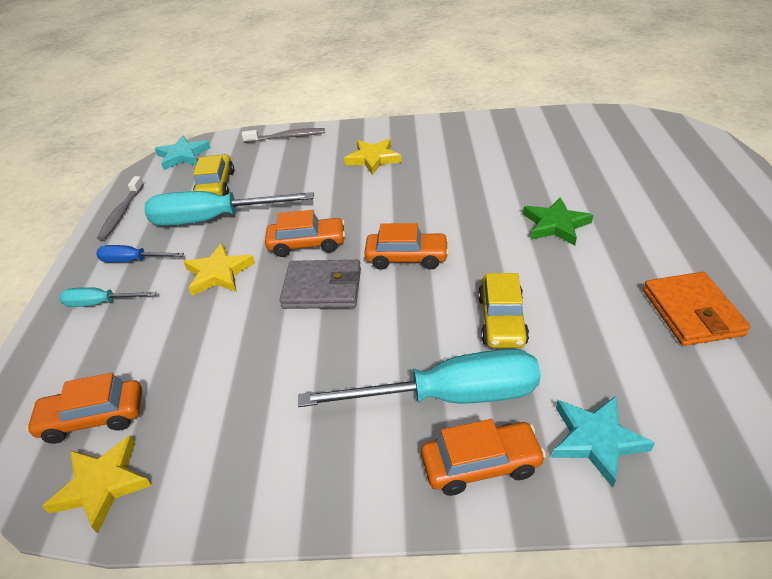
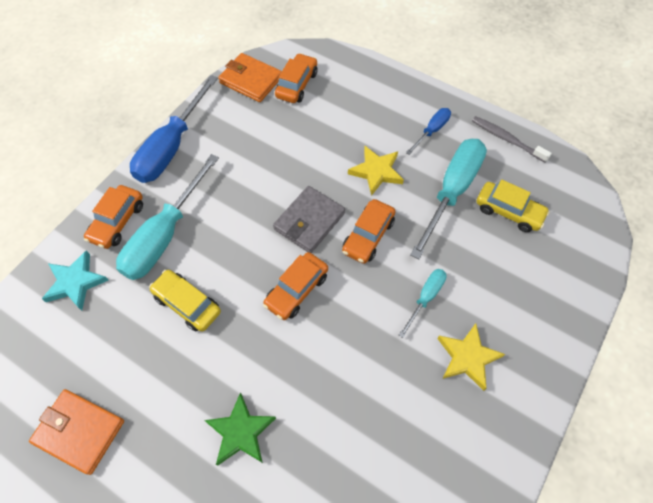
camera: 120 degrees right, 20 degrees up
yellow star [42,435,152,534] -> orange wallet [218,53,282,102]
turquoise screwdriver [59,287,157,307] -> turquoise screwdriver moved to [399,269,447,338]
turquoise star [155,135,211,170] -> none
grey toothbrush [242,128,325,143] -> none
none -> blue screwdriver [130,75,218,183]

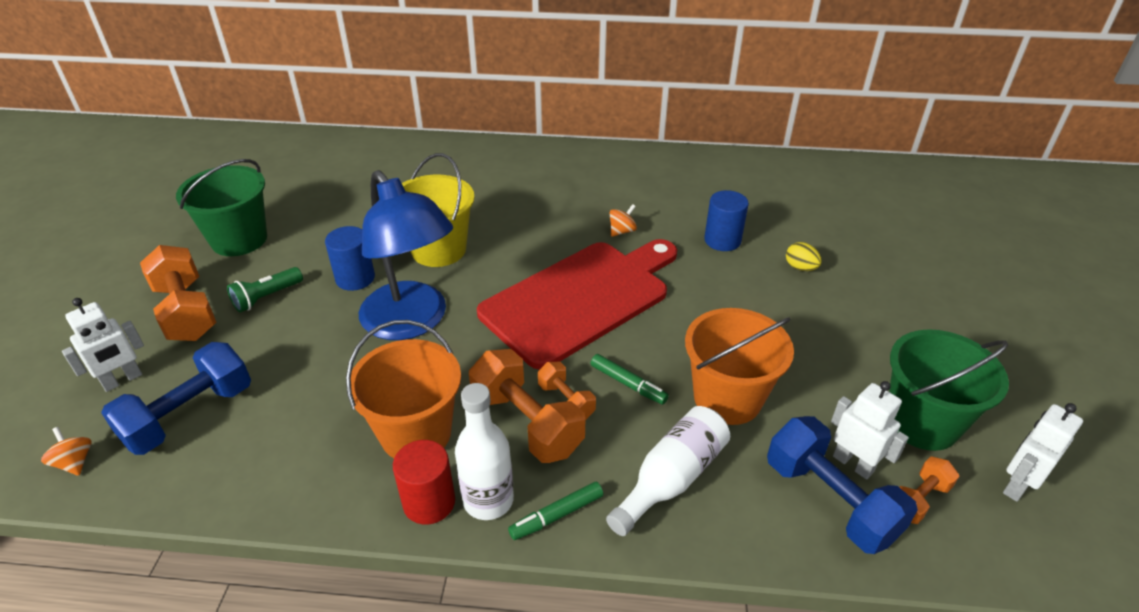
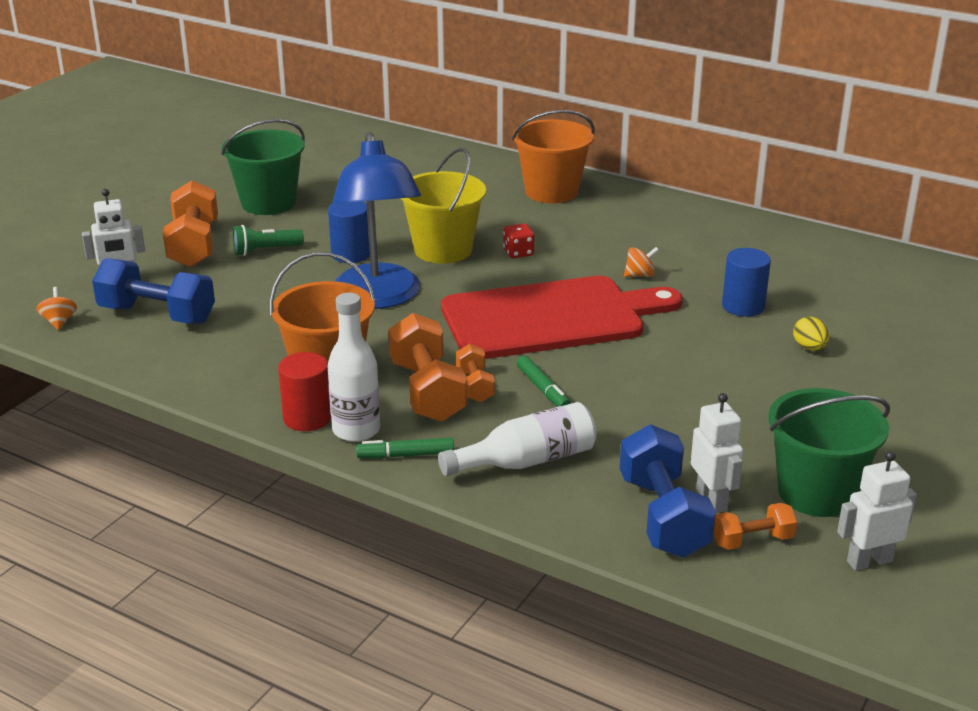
camera: 25 degrees right, 10 degrees down
blue dumbbell [101,342,251,455] -> blue dumbbell turned 45 degrees clockwise [92,258,215,324]
orange bucket [685,308,794,425] -> orange bucket moved to [512,110,595,203]
none -> red dice [503,224,535,258]

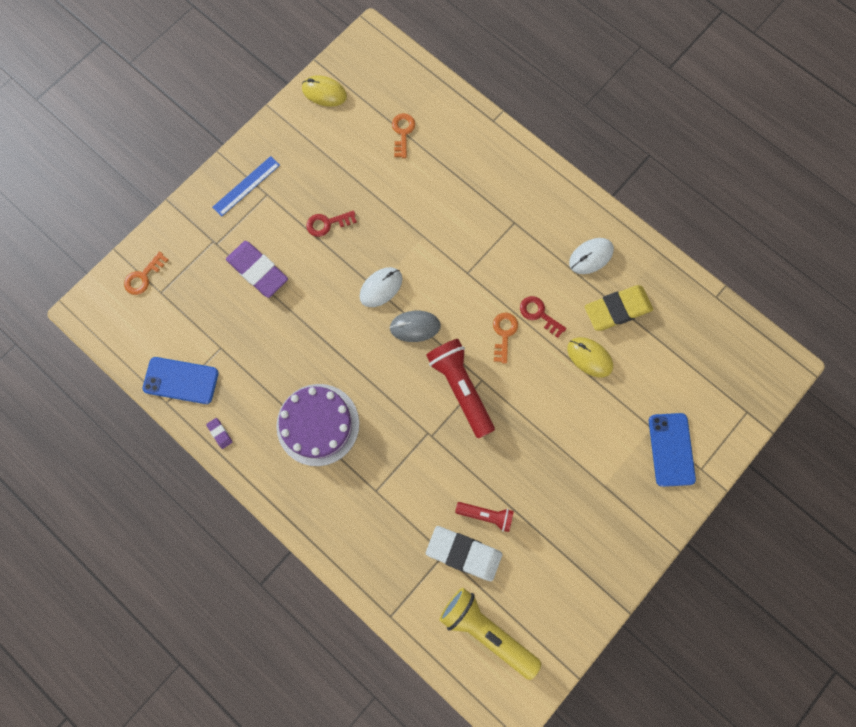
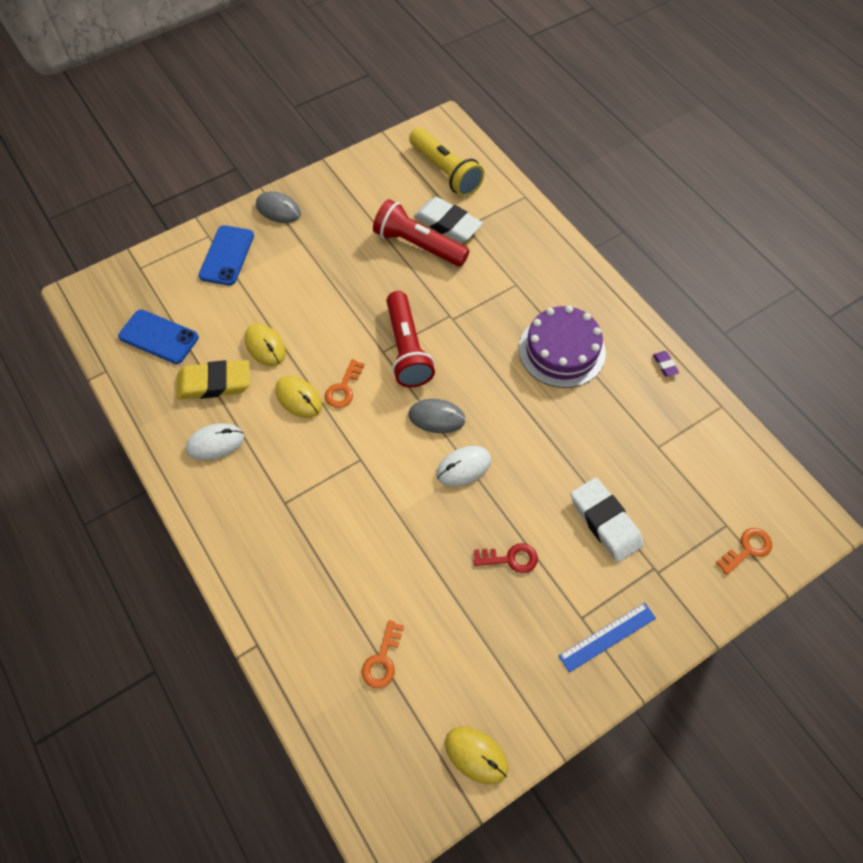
camera: 165 degrees left, 15 degrees down
blue phone [143,357,219,404] -> blue phone moved to [118,309,199,364]
purple eraser [226,241,288,298] -> white eraser [571,478,644,562]
red flashlight [455,502,514,532] -> red flashlight [373,199,469,267], size x1.79
red key [520,296,567,338] -> yellow mouse [275,376,322,418]
none -> grey mouse [256,191,301,223]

» EXERCISE BRIEF:
Copy every line from the data that includes the string "star".

» SOLUTION TO THE PROBLEM:
yellow star [42,435,152,534] -> orange wallet [218,53,282,102]
turquoise star [155,135,211,170] -> none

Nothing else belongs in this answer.